# [Exercise]
Print the whole listing below again, exactly as given.
──────────────────────────────
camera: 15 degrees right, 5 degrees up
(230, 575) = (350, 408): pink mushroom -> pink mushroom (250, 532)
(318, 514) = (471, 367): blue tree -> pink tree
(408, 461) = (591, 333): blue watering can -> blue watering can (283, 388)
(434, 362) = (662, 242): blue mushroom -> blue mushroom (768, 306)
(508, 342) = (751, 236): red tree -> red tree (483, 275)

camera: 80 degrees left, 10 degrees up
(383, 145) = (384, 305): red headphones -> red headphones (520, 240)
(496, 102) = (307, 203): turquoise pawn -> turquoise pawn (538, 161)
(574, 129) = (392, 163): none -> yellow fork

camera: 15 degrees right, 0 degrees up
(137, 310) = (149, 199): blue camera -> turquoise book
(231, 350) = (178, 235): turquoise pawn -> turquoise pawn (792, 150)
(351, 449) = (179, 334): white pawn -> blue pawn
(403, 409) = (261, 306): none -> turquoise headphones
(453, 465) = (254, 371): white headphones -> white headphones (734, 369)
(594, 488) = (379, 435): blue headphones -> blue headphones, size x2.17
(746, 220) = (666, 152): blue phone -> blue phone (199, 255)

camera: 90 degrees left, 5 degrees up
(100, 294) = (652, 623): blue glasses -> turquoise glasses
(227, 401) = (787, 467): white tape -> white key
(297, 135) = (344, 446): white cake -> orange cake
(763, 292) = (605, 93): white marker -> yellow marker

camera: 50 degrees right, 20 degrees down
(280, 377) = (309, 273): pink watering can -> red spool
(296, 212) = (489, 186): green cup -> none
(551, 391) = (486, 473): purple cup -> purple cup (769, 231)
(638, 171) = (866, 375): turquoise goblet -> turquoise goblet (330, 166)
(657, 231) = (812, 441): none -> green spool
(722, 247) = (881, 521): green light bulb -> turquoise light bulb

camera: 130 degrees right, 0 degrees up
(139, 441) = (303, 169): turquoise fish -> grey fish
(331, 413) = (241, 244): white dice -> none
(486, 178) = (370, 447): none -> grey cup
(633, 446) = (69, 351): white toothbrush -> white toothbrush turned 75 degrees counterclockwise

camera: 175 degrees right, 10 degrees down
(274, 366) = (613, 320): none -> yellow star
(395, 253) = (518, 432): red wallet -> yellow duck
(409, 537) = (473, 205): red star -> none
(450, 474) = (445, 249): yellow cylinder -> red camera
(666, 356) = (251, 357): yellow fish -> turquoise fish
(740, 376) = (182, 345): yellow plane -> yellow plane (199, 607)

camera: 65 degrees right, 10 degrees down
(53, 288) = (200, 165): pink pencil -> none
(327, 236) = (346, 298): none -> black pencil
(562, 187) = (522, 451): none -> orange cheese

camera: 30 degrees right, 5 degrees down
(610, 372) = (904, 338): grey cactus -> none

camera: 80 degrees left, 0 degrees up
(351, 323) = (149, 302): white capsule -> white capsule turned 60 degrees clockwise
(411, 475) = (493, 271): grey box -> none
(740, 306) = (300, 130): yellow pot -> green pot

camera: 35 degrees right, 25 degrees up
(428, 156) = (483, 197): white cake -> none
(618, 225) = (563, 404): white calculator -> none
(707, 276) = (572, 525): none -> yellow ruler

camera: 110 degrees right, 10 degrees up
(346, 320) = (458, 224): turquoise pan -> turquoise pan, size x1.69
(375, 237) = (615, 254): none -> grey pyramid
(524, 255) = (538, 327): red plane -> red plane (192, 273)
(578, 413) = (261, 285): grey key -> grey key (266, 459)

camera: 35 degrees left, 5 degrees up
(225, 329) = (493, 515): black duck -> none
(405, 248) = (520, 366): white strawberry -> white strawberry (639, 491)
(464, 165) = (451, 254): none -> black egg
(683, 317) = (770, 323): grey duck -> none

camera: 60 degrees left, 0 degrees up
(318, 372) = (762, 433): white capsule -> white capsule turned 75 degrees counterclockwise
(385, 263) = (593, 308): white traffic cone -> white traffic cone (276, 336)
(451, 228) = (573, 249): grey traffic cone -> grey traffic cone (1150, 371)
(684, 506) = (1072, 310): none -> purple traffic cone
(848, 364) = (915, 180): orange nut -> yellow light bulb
──────────────────────────────
# [Response]
camera: 15 degrees right, 5 degrees up
(230, 575) = (350, 408): pink mushroom -> pink mushroom (250, 532)
(318, 514) = (471, 367): blue tree -> pink tree
(408, 461) = (591, 333): blue watering can -> blue watering can (283, 388)
(434, 362) = (662, 242): blue mushroom -> blue mushroom (768, 306)
(508, 342) = (751, 236): red tree -> red tree (483, 275)

camera: 80 degrees left, 10 degrees up
(383, 145) = (384, 305): red headphones -> red headphones (520, 240)
(496, 102) = (307, 203): turquoise pawn -> turquoise pawn (538, 161)
(574, 129) = (392, 163): none -> yellow fork

camera: 15 degrees right, 0 degrees up
(137, 310) = (149, 199): blue camera -> turquoise book
(231, 350) = (178, 235): turquoise pawn -> turquoise pawn (792, 150)
(351, 449) = (179, 334): white pawn -> blue pawn
(403, 409) = (261, 306): none -> turquoise headphones
(453, 465) = (254, 371): white headphones -> white headphones (734, 369)
(594, 488) = (379, 435): blue headphones -> blue headphones, size x2.17
(746, 220) = (666, 152): blue phone -> blue phone (199, 255)

camera: 90 degrees left, 5 degrees up
(100, 294) = (652, 623): blue glasses -> turquoise glasses
(227, 401) = (787, 467): white tape -> white key
(297, 135) = (344, 446): white cake -> orange cake
(763, 292) = (605, 93): white marker -> yellow marker

camera: 50 degrees right, 20 degrees down
(280, 377) = (309, 273): pink watering can -> red spool
(296, 212) = (489, 186): green cup -> none
(551, 391) = (486, 473): purple cup -> purple cup (769, 231)
(638, 171) = (866, 375): turquoise goblet -> turquoise goblet (330, 166)
(657, 231) = (812, 441): none -> green spool
(722, 247) = (881, 521): green light bulb -> turquoise light bulb

camera: 130 degrees right, 0 degrees up
(139, 441) = (303, 169): turquoise fish -> grey fish
(331, 413) = (241, 244): white dice -> none
(486, 178) = (370, 447): none -> grey cup
(633, 446) = (69, 351): white toothbrush -> white toothbrush turned 75 degrees counterclockwise

camera: 175 degrees right, 10 degrees down
(274, 366) = (613, 320): none -> yellow star
(395, 253) = (518, 432): red wallet -> yellow duck
(409, 537) = (473, 205): red star -> none
(450, 474) = (445, 249): yellow cylinder -> red camera
(666, 356) = (251, 357): yellow fish -> turquoise fish
(740, 376) = (182, 345): yellow plane -> yellow plane (199, 607)

camera: 65 degrees right, 10 degrees down
(53, 288) = (200, 165): pink pencil -> none
(327, 236) = (346, 298): none -> black pencil
(562, 187) = (522, 451): none -> orange cheese

camera: 30 degrees right, 5 degrees down
(610, 372) = (904, 338): grey cactus -> none

camera: 80 degrees left, 0 degrees up
(351, 323) = (149, 302): white capsule -> white capsule turned 60 degrees clockwise
(411, 475) = (493, 271): grey box -> none
(740, 306) = (300, 130): yellow pot -> green pot

camera: 35 degrees right, 25 degrees up
(428, 156) = (483, 197): white cake -> none
(618, 225) = (563, 404): white calculator -> none
(707, 276) = (572, 525): none -> yellow ruler

camera: 110 degrees right, 10 degrees up
(346, 320) = (458, 224): turquoise pan -> turquoise pan, size x1.69
(375, 237) = (615, 254): none -> grey pyramid
(524, 255) = (538, 327): red plane -> red plane (192, 273)
(578, 413) = (261, 285): grey key -> grey key (266, 459)

camera: 35 degrees left, 5 degrees up
(225, 329) = (493, 515): black duck -> none
(405, 248) = (520, 366): white strawberry -> white strawberry (639, 491)
(464, 165) = (451, 254): none -> black egg
(683, 317) = (770, 323): grey duck -> none

camera: 60 degrees left, 0 degrees up
(318, 372) = (762, 433): white capsule -> white capsule turned 75 degrees counterclockwise
(385, 263) = (593, 308): white traffic cone -> white traffic cone (276, 336)
(451, 228) = (573, 249): grey traffic cone -> grey traffic cone (1150, 371)
(684, 506) = (1072, 310): none -> purple traffic cone
(848, 364) = (915, 180): orange nut -> yellow light bulb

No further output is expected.